Task item:
Reproduce the records that follow in full, excluding any picture they contain.

** Opening Extracted entries block **

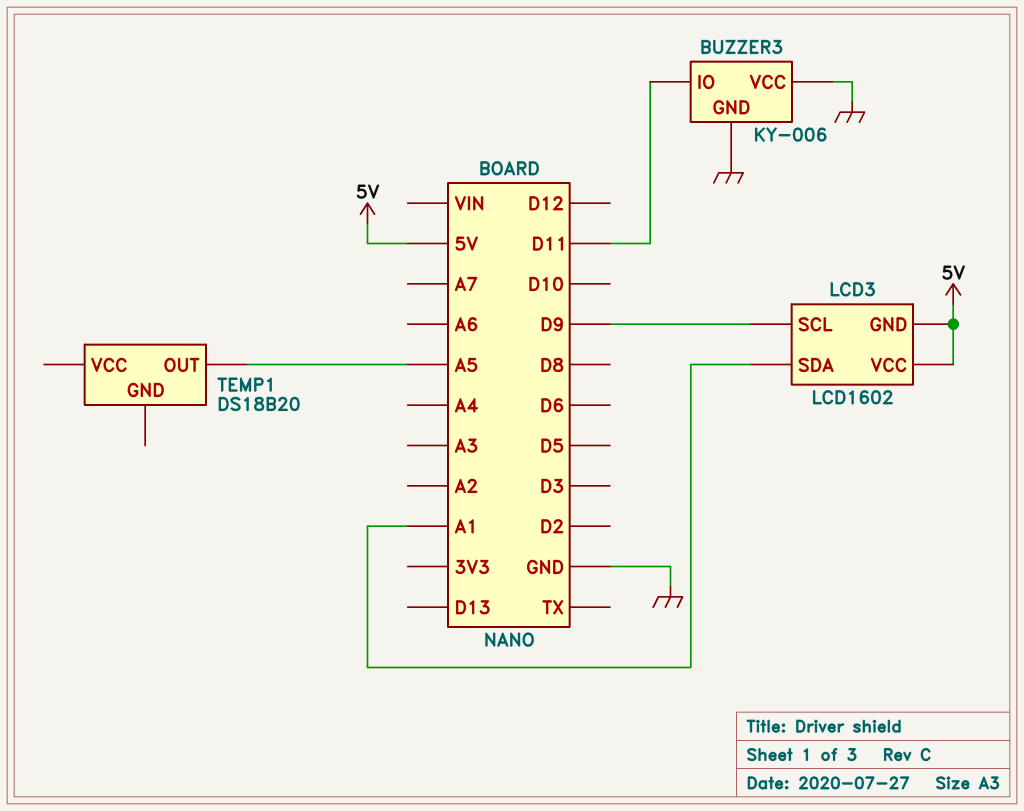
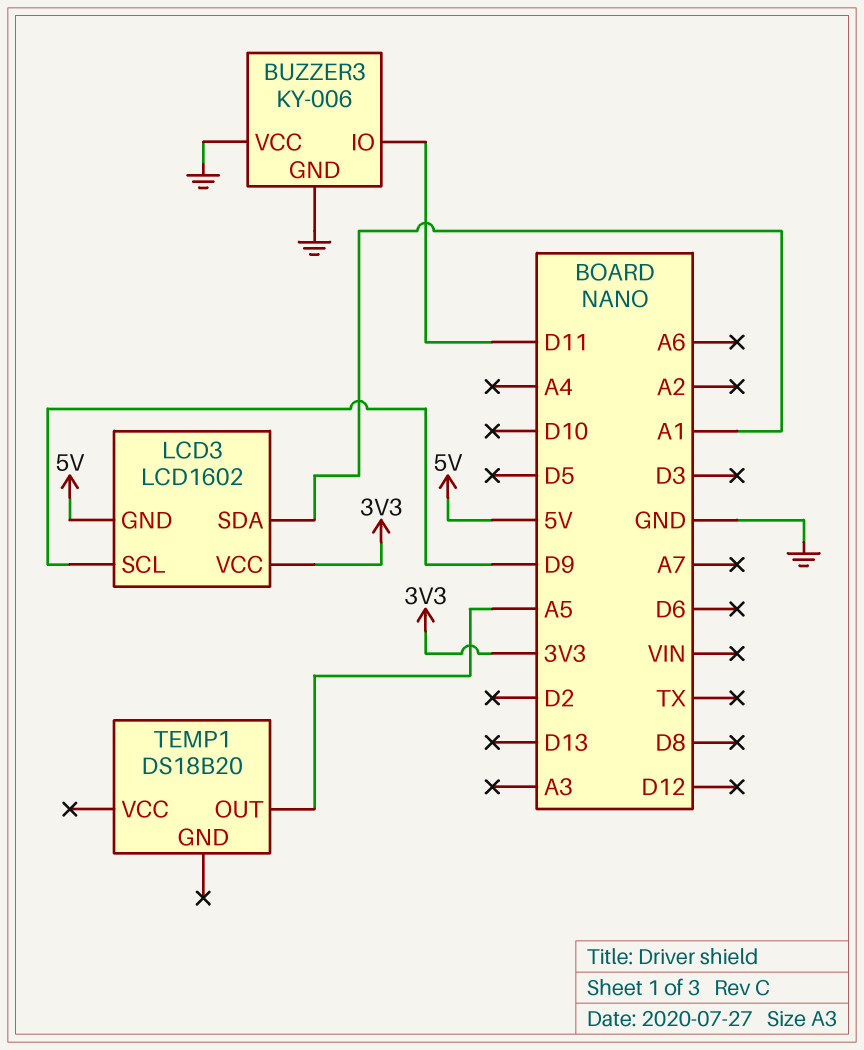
LCD3 pin VCC: 5V -> 3V3

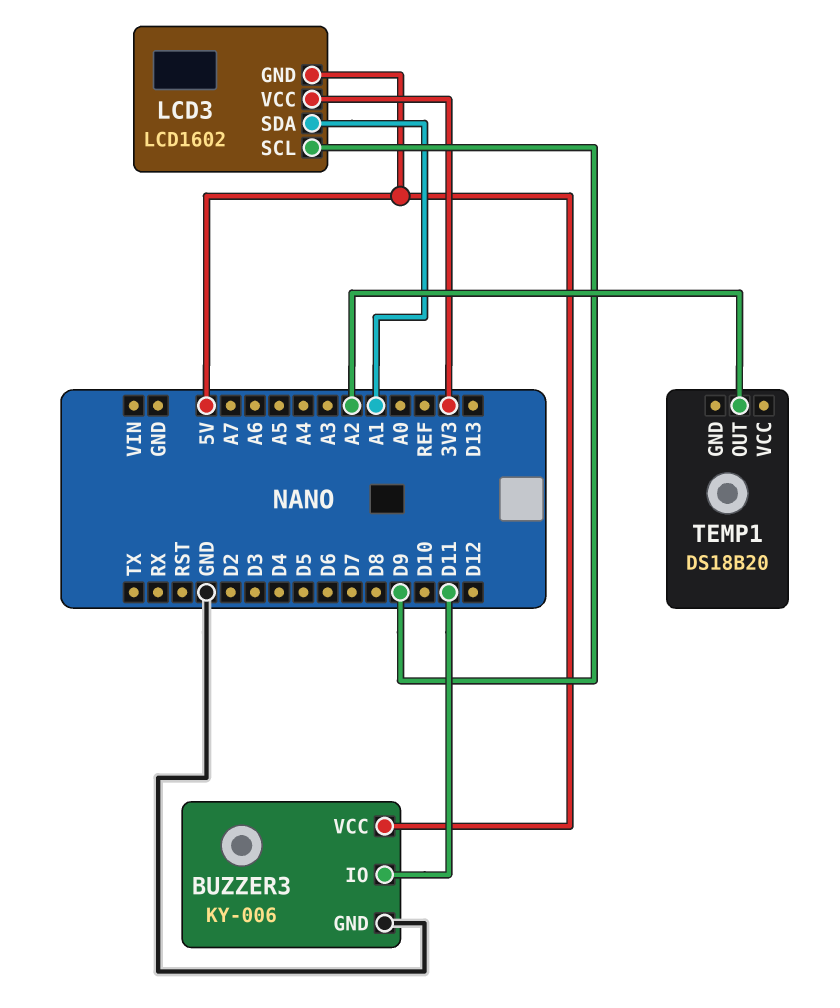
BUZZER3 pin VCC: GND -> 5V
TEMP1 pin OUT: A5 -> A2

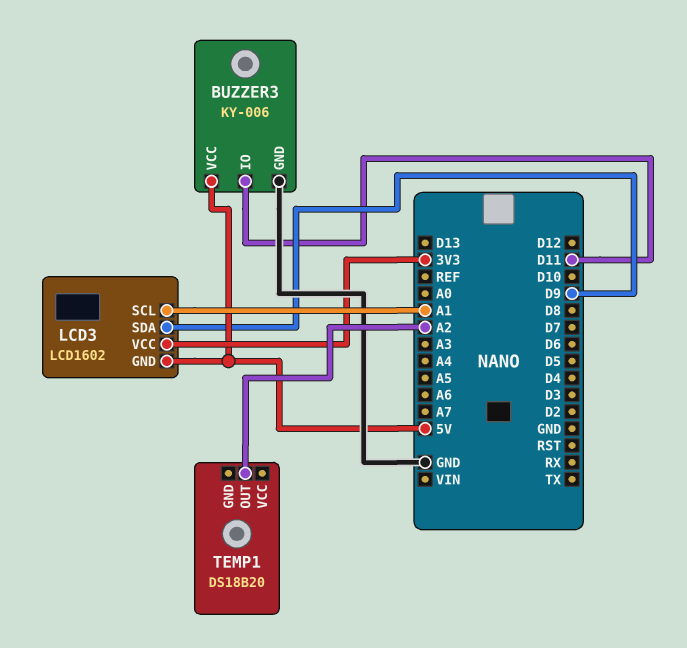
LCD3 pin SCL: D9 -> A1
LCD3 pin SDA: A1 -> D9

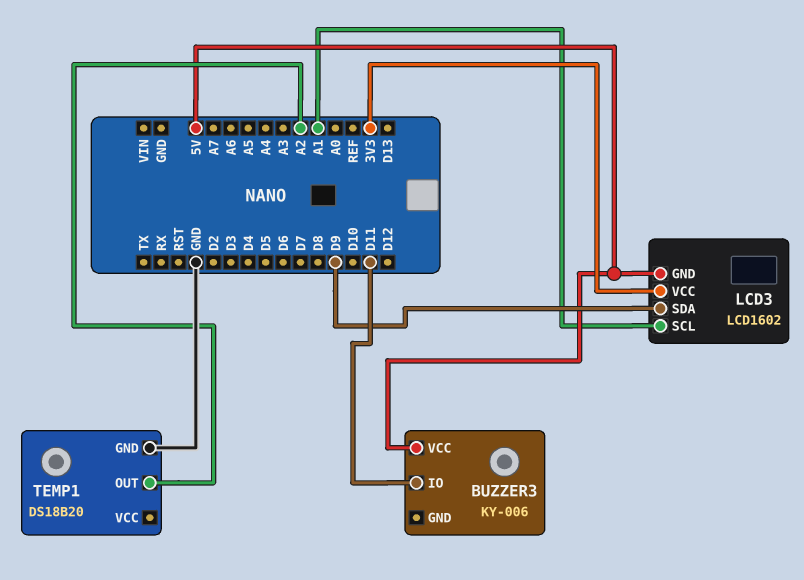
BUZZER3 pin GND: GND -> none
TEMP1 pin GND: none -> GND

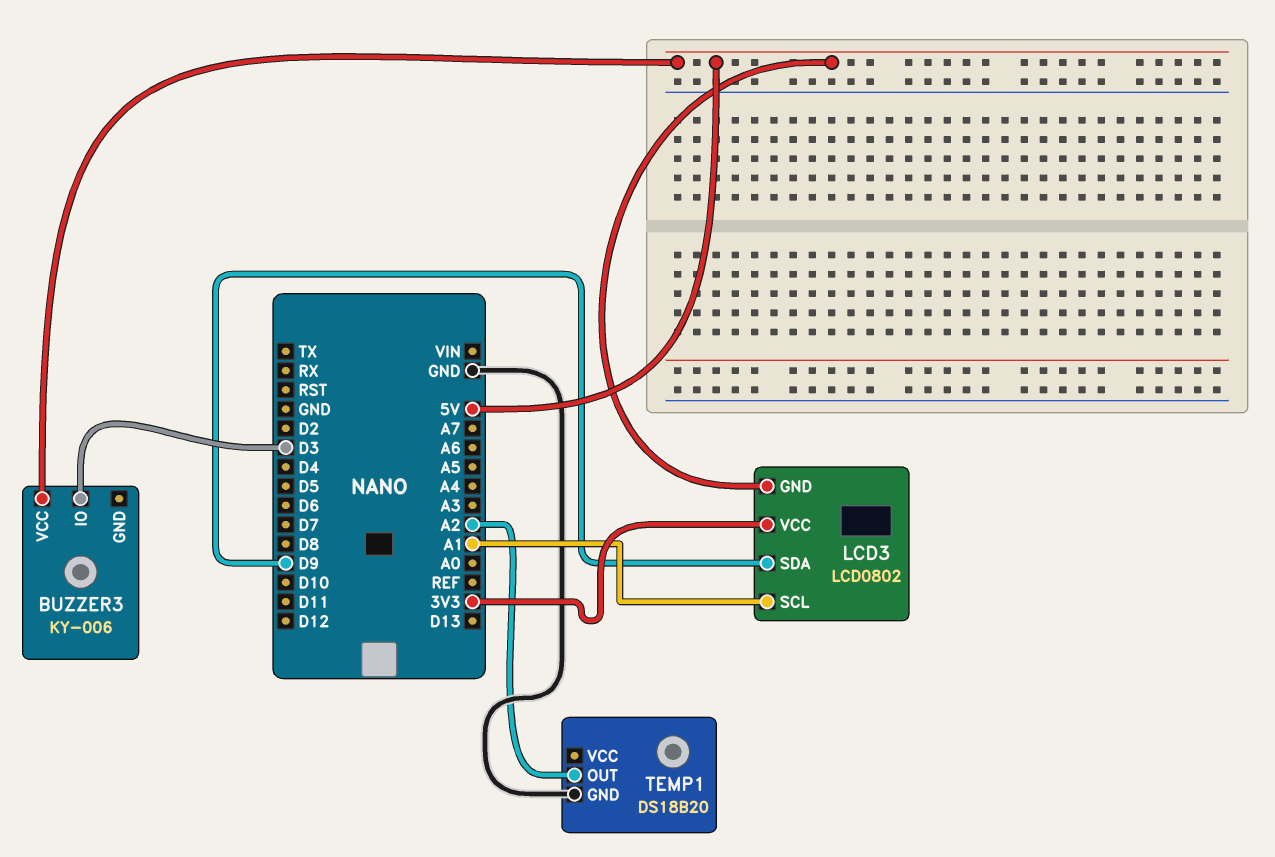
BUZZER3 pin IO: D11 -> D3
LCD3: LCD1602 -> LCD0802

** Closing Extracted entries block **

Result of this task:
LCD3 pin VCC: 5V -> 3V3

BUZZER3 pin VCC: GND -> 5V
TEMP1 pin OUT: A5 -> A2

LCD3 pin SCL: D9 -> A1
LCD3 pin SDA: A1 -> D9

BUZZER3 pin GND: GND -> none
TEMP1 pin GND: none -> GND

BUZZER3 pin IO: D11 -> D3
LCD3: LCD1602 -> LCD0802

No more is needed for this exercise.